### Problem:
Exclude images, then output the remaining data verbatim.

### Entries supplied:
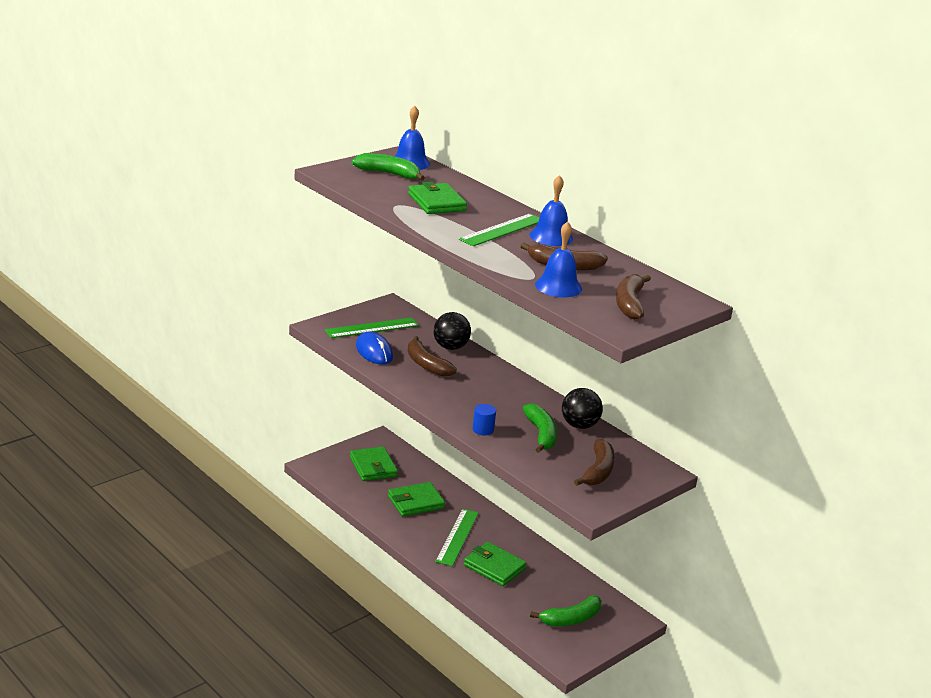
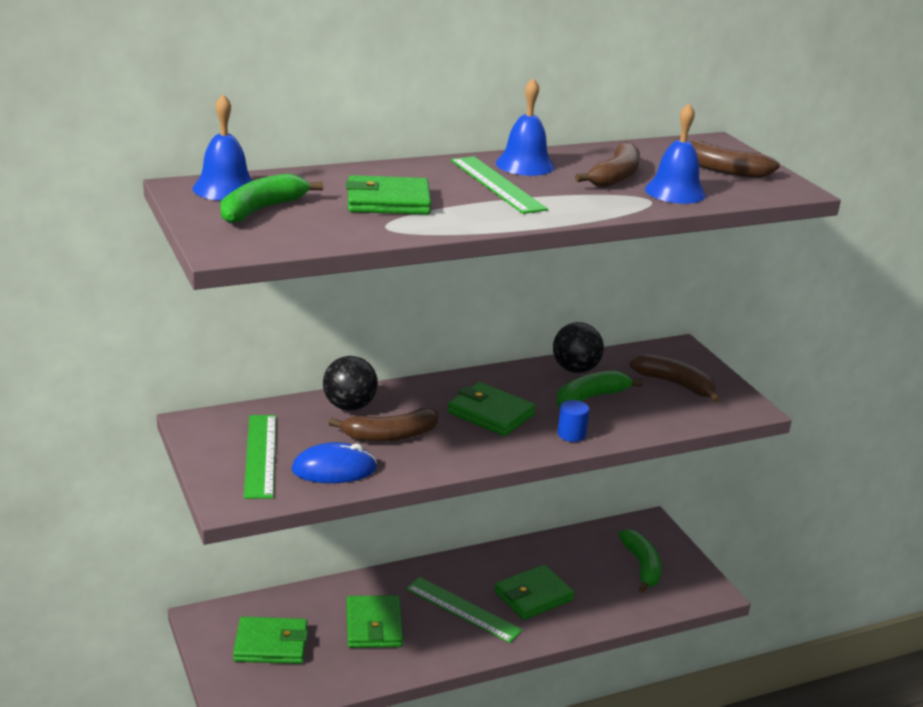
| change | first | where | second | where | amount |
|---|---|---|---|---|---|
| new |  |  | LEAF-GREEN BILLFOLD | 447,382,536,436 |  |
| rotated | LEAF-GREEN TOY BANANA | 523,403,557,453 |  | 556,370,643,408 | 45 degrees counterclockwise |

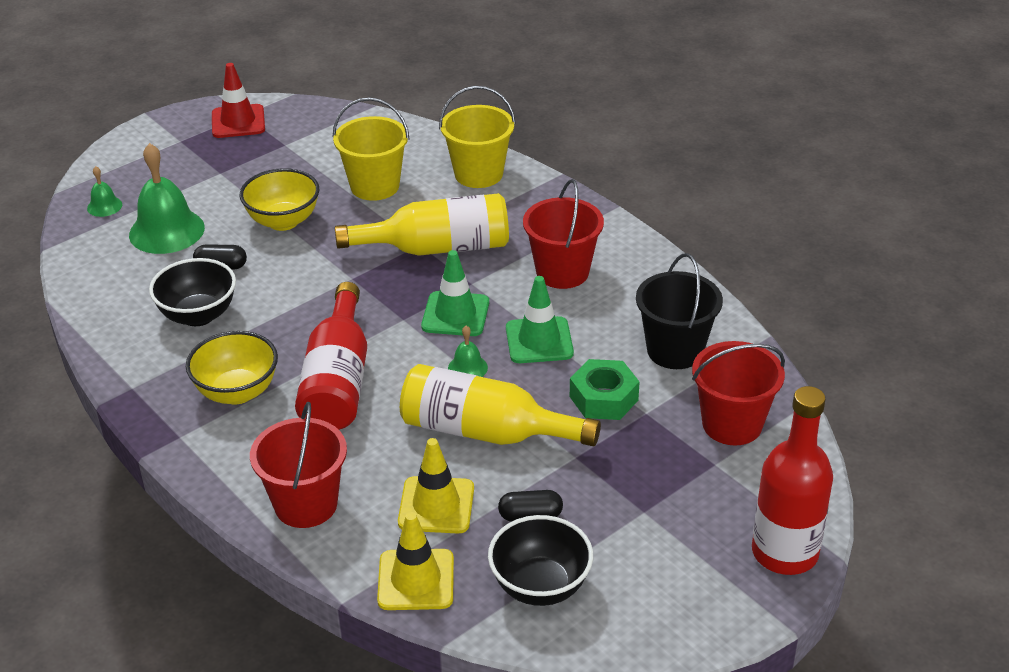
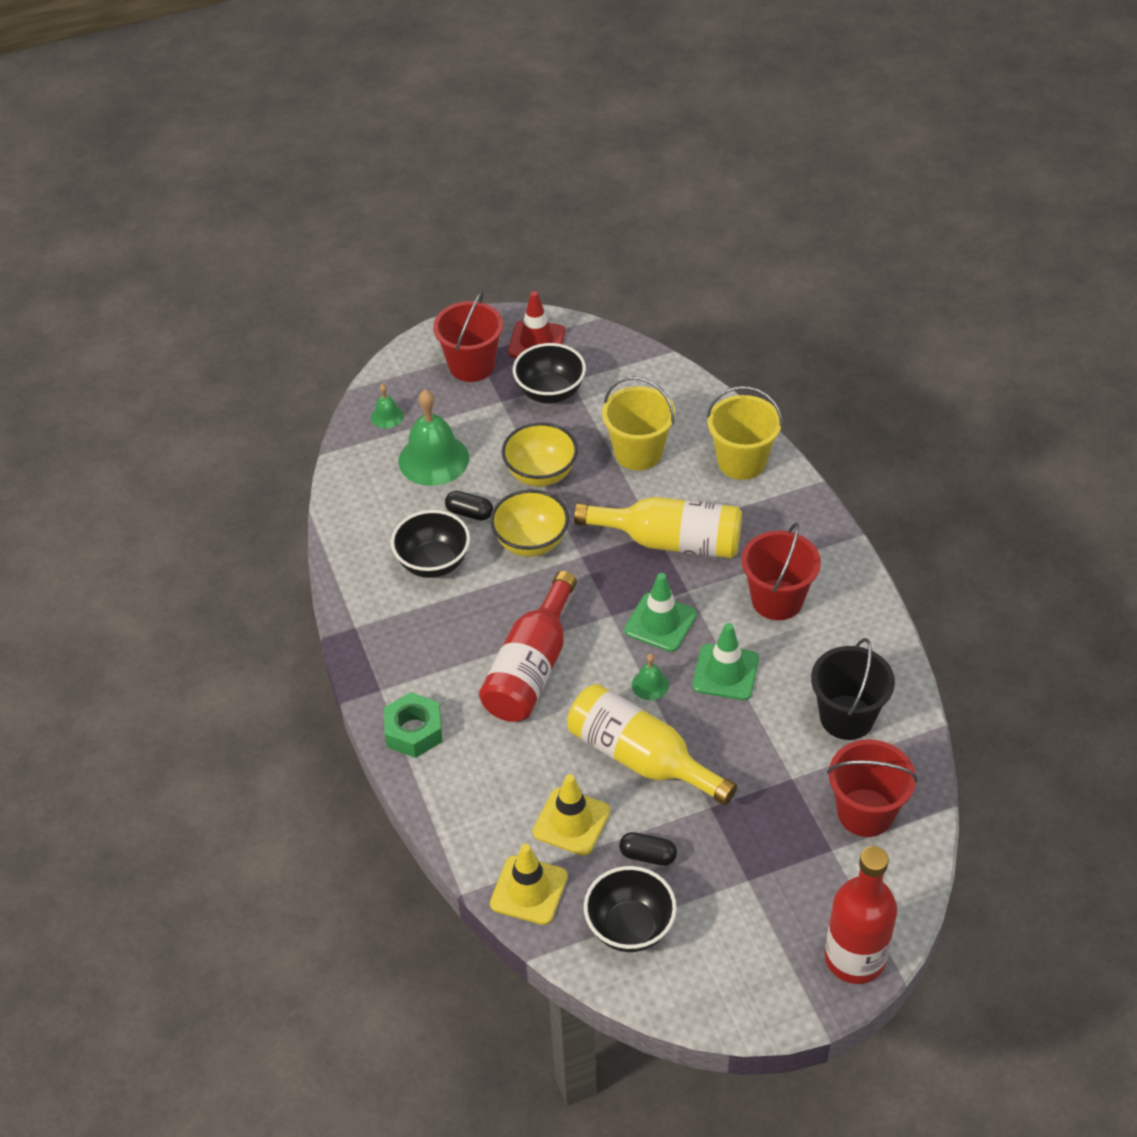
| change | first | where | second | where | amount |
|---|---|---|---|---|---|
| new |  |  | BLACK SERVING BOWL | 513,343,586,404 |  |
| shifted | BRIGHT YELLOW SERVING BOWL | 186,331,278,405 |  | 490,490,569,557 |  |
| shifted | SCARLET BUCKET | 250,402,347,528 |  | 433,291,503,382 |  |
| shifted | LEAF-GREEN NUT | 570,359,640,420 |  | 383,692,443,758 |  |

### Answer to this problem:
| change | first | where | second | where | amount |
|---|---|---|---|---|---|
| new |  |  | LEAF-GREEN BILLFOLD | 447,382,536,436 |  |
| rotated | LEAF-GREEN TOY BANANA | 523,403,557,453 |  | 556,370,643,408 | 45 degrees counterclockwise |

| change | first | where | second | where | amount |
|---|---|---|---|---|---|
| new |  |  | BLACK SERVING BOWL | 513,343,586,404 |  |
| shifted | BRIGHT YELLOW SERVING BOWL | 186,331,278,405 |  | 490,490,569,557 |  |
| shifted | SCARLET BUCKET | 250,402,347,528 |  | 433,291,503,382 |  |
| shifted | LEAF-GREEN NUT | 570,359,640,420 |  | 383,692,443,758 |  |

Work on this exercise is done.